### Exercise directions
Copy out again, unchanged, the listing below from the line that has "black glue stick [129,194,164,268]" through the line that has "black mouse [674,171,728,205]".
START Records to use
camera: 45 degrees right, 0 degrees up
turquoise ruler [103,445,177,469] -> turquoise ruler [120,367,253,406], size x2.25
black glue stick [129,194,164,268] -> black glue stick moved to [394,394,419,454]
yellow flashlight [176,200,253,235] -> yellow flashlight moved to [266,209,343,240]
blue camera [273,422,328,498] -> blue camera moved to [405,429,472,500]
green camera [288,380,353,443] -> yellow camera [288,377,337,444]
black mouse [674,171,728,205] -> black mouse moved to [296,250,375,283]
END Records to use
START Records to use
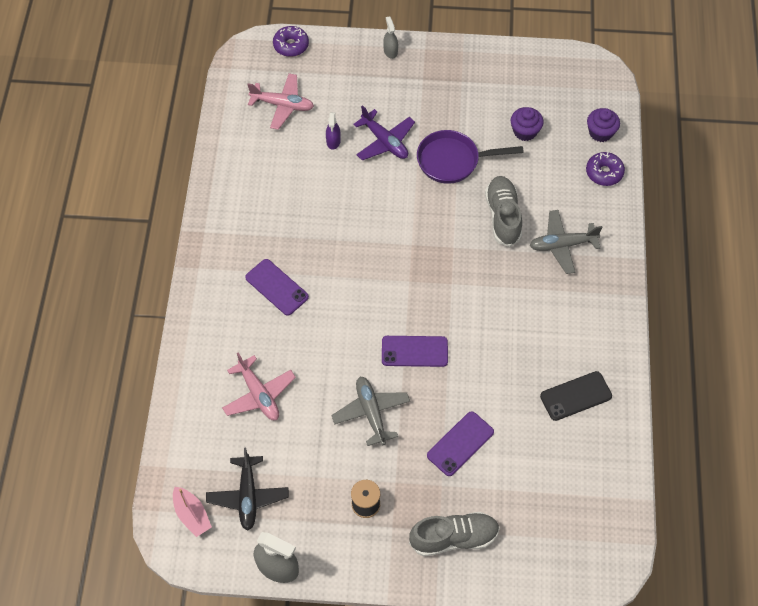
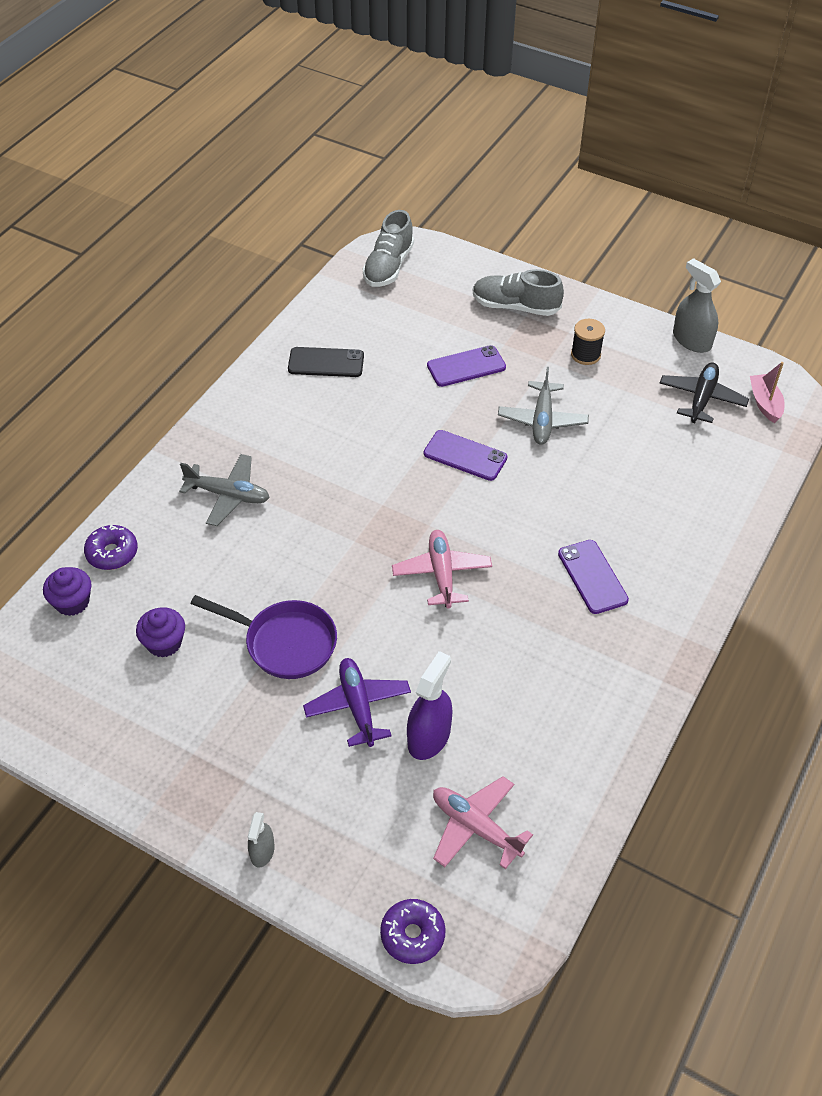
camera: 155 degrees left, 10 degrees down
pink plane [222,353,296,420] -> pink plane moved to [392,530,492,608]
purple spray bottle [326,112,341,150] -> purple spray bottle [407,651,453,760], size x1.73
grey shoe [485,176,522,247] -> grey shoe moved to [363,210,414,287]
END Records to use
### Result for this exercise
black glue stick [129,194,164,268] -> black glue stick moved to [394,394,419,454]
yellow flashlight [176,200,253,235] -> yellow flashlight moved to [266,209,343,240]
blue camera [273,422,328,498] -> blue camera moved to [405,429,472,500]
green camera [288,380,353,443] -> yellow camera [288,377,337,444]
black mouse [674,171,728,205] -> black mouse moved to [296,250,375,283]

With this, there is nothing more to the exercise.